*WHAT IS NEEDED*
Go through the material below and copy all lines with "ring".

*EXERCISE MATERIALS*
--- --- ---
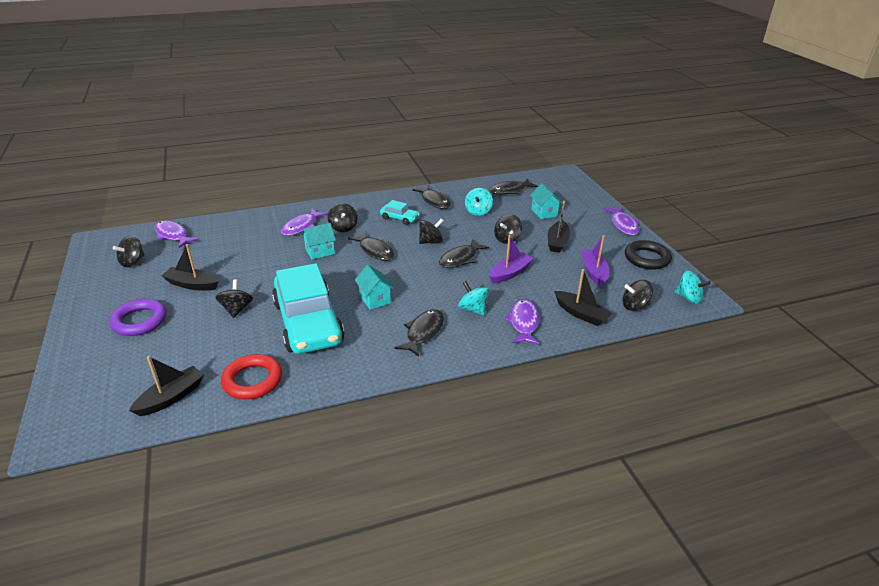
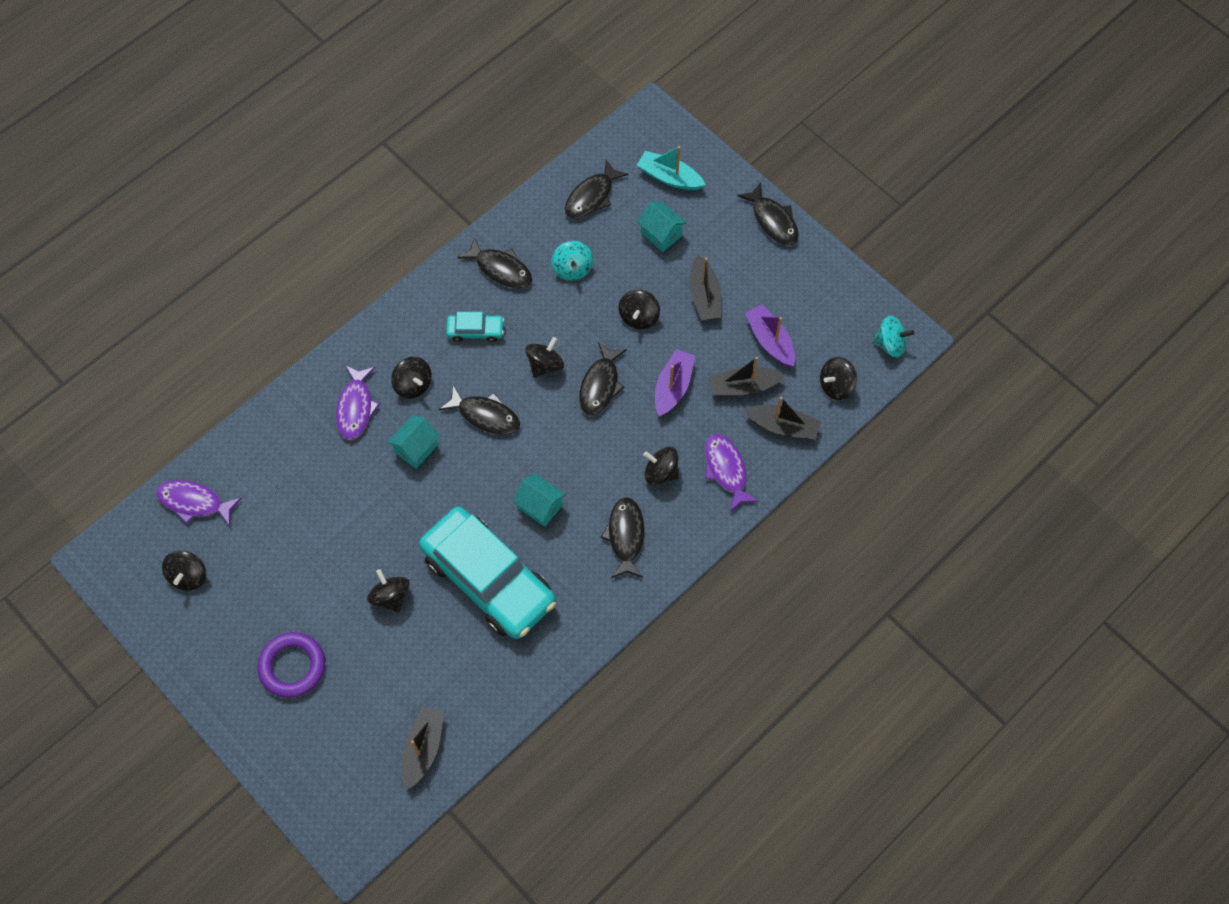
camera: 25 degrees left, 30 degrees up
black boat [161,244,219,291] -> black boat moved to [709,357,785,397]
red ring [221,354,282,399] -> none
turquoise spinning top [458,281,489,315] -> black spinning top [643,447,679,485]
purple fish [604,207,639,235] -> black fish [737,183,799,246]
black ring [625,240,672,270] -> none
none -> turquoise boat [637,146,705,190]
--- --- ---
*EXPECTED ANSWER*
red ring [221,354,282,399] -> none
black ring [625,240,672,270] -> none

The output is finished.